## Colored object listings
====

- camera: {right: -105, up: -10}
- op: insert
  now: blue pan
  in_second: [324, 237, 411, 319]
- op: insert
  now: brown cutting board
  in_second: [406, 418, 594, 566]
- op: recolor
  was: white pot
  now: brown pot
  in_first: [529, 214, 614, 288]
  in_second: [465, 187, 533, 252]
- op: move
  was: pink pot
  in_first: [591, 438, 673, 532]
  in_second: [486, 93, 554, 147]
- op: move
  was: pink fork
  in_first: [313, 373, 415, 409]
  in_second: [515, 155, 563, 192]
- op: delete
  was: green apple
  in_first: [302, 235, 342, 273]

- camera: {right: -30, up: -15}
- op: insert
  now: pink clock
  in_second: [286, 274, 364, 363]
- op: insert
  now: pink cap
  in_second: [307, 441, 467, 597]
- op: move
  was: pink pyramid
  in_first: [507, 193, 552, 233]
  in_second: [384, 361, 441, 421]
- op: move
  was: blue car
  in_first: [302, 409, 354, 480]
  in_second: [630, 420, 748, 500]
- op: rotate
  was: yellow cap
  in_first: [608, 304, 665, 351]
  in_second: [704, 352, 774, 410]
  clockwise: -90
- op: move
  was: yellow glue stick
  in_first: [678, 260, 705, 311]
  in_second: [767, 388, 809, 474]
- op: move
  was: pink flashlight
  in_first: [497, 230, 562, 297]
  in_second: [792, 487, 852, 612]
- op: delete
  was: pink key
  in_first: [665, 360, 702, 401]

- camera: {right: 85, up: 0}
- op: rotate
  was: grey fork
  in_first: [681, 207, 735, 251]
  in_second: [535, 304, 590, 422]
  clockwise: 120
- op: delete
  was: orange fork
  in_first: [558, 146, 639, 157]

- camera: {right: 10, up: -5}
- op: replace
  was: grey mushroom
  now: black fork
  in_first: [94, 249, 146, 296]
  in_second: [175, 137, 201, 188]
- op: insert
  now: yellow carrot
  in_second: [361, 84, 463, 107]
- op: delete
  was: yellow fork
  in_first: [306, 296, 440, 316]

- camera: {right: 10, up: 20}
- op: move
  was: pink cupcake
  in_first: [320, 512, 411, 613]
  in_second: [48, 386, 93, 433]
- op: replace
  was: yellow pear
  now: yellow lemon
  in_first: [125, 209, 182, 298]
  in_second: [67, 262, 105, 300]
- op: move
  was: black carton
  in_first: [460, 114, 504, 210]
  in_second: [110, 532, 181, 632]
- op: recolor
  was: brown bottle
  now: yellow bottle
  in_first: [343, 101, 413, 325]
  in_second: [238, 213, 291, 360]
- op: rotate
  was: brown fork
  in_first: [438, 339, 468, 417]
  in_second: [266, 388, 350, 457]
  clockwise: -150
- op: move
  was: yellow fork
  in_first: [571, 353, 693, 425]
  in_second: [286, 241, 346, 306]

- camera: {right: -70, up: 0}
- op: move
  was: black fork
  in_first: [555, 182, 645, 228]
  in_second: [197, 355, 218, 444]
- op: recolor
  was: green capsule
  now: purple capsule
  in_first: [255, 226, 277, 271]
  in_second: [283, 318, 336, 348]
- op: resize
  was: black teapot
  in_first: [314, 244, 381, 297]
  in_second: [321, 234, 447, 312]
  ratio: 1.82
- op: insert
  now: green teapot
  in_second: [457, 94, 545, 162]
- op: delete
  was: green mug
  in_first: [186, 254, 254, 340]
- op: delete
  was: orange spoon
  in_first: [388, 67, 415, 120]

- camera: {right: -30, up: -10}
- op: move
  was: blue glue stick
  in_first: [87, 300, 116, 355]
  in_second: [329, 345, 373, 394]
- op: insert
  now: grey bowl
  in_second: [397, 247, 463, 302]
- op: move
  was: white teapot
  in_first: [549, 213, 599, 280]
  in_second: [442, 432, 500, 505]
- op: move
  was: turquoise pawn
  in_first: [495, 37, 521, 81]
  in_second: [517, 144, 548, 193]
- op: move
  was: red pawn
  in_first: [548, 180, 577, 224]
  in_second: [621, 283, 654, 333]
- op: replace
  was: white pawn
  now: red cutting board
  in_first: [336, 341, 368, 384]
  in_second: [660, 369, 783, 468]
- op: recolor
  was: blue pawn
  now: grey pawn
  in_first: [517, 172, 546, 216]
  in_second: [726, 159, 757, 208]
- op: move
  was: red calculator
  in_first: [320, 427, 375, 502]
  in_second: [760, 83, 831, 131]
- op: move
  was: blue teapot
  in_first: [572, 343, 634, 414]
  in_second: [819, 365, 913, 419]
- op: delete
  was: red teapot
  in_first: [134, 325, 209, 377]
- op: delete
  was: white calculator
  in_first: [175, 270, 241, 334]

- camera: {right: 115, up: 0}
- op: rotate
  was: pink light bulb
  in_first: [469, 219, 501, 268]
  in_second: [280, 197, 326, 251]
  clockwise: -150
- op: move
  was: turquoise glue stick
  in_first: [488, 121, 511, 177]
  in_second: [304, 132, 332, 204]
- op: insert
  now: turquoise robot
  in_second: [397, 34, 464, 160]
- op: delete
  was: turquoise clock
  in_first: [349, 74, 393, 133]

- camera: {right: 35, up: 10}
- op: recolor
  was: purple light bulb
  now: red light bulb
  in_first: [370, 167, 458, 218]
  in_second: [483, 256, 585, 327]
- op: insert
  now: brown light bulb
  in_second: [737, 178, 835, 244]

====

## Exercise directions
What is needed is an exact transcription of all the data.

## Task solution
- camera: {right: -105, up: -10}
- op: insert
  now: blue pan
  in_second: [324, 237, 411, 319]
- op: insert
  now: brown cutting board
  in_second: [406, 418, 594, 566]
- op: recolor
  was: white pot
  now: brown pot
  in_first: [529, 214, 614, 288]
  in_second: [465, 187, 533, 252]
- op: move
  was: pink pot
  in_first: [591, 438, 673, 532]
  in_second: [486, 93, 554, 147]
- op: move
  was: pink fork
  in_first: [313, 373, 415, 409]
  in_second: [515, 155, 563, 192]
- op: delete
  was: green apple
  in_first: [302, 235, 342, 273]

- camera: {right: -30, up: -15}
- op: insert
  now: pink clock
  in_second: [286, 274, 364, 363]
- op: insert
  now: pink cap
  in_second: [307, 441, 467, 597]
- op: move
  was: pink pyramid
  in_first: [507, 193, 552, 233]
  in_second: [384, 361, 441, 421]
- op: move
  was: blue car
  in_first: [302, 409, 354, 480]
  in_second: [630, 420, 748, 500]
- op: rotate
  was: yellow cap
  in_first: [608, 304, 665, 351]
  in_second: [704, 352, 774, 410]
  clockwise: -90
- op: move
  was: yellow glue stick
  in_first: [678, 260, 705, 311]
  in_second: [767, 388, 809, 474]
- op: move
  was: pink flashlight
  in_first: [497, 230, 562, 297]
  in_second: [792, 487, 852, 612]
- op: delete
  was: pink key
  in_first: [665, 360, 702, 401]

- camera: {right: 85, up: 0}
- op: rotate
  was: grey fork
  in_first: [681, 207, 735, 251]
  in_second: [535, 304, 590, 422]
  clockwise: 120
- op: delete
  was: orange fork
  in_first: [558, 146, 639, 157]

- camera: {right: 10, up: -5}
- op: replace
  was: grey mushroom
  now: black fork
  in_first: [94, 249, 146, 296]
  in_second: [175, 137, 201, 188]
- op: insert
  now: yellow carrot
  in_second: [361, 84, 463, 107]
- op: delete
  was: yellow fork
  in_first: [306, 296, 440, 316]

- camera: {right: 10, up: 20}
- op: move
  was: pink cupcake
  in_first: [320, 512, 411, 613]
  in_second: [48, 386, 93, 433]
- op: replace
  was: yellow pear
  now: yellow lemon
  in_first: [125, 209, 182, 298]
  in_second: [67, 262, 105, 300]
- op: move
  was: black carton
  in_first: [460, 114, 504, 210]
  in_second: [110, 532, 181, 632]
- op: recolor
  was: brown bottle
  now: yellow bottle
  in_first: [343, 101, 413, 325]
  in_second: [238, 213, 291, 360]
- op: rotate
  was: brown fork
  in_first: [438, 339, 468, 417]
  in_second: [266, 388, 350, 457]
  clockwise: -150
- op: move
  was: yellow fork
  in_first: [571, 353, 693, 425]
  in_second: [286, 241, 346, 306]

- camera: {right: -70, up: 0}
- op: move
  was: black fork
  in_first: [555, 182, 645, 228]
  in_second: [197, 355, 218, 444]
- op: recolor
  was: green capsule
  now: purple capsule
  in_first: [255, 226, 277, 271]
  in_second: [283, 318, 336, 348]
- op: resize
  was: black teapot
  in_first: [314, 244, 381, 297]
  in_second: [321, 234, 447, 312]
  ratio: 1.82
- op: insert
  now: green teapot
  in_second: [457, 94, 545, 162]
- op: delete
  was: green mug
  in_first: [186, 254, 254, 340]
- op: delete
  was: orange spoon
  in_first: [388, 67, 415, 120]

- camera: {right: -30, up: -10}
- op: move
  was: blue glue stick
  in_first: [87, 300, 116, 355]
  in_second: [329, 345, 373, 394]
- op: insert
  now: grey bowl
  in_second: [397, 247, 463, 302]
- op: move
  was: white teapot
  in_first: [549, 213, 599, 280]
  in_second: [442, 432, 500, 505]
- op: move
  was: turquoise pawn
  in_first: [495, 37, 521, 81]
  in_second: [517, 144, 548, 193]
- op: move
  was: red pawn
  in_first: [548, 180, 577, 224]
  in_second: [621, 283, 654, 333]
- op: replace
  was: white pawn
  now: red cutting board
  in_first: [336, 341, 368, 384]
  in_second: [660, 369, 783, 468]
- op: recolor
  was: blue pawn
  now: grey pawn
  in_first: [517, 172, 546, 216]
  in_second: [726, 159, 757, 208]
- op: move
  was: red calculator
  in_first: [320, 427, 375, 502]
  in_second: [760, 83, 831, 131]
- op: move
  was: blue teapot
  in_first: [572, 343, 634, 414]
  in_second: [819, 365, 913, 419]
- op: delete
  was: red teapot
  in_first: [134, 325, 209, 377]
- op: delete
  was: white calculator
  in_first: [175, 270, 241, 334]

- camera: {right: 115, up: 0}
- op: rotate
  was: pink light bulb
  in_first: [469, 219, 501, 268]
  in_second: [280, 197, 326, 251]
  clockwise: -150
- op: move
  was: turquoise glue stick
  in_first: [488, 121, 511, 177]
  in_second: [304, 132, 332, 204]
- op: insert
  now: turquoise robot
  in_second: [397, 34, 464, 160]
- op: delete
  was: turquoise clock
  in_first: [349, 74, 393, 133]

- camera: {right: 35, up: 10}
- op: recolor
  was: purple light bulb
  now: red light bulb
  in_first: [370, 167, 458, 218]
  in_second: [483, 256, 585, 327]
- op: insert
  now: brown light bulb
  in_second: [737, 178, 835, 244]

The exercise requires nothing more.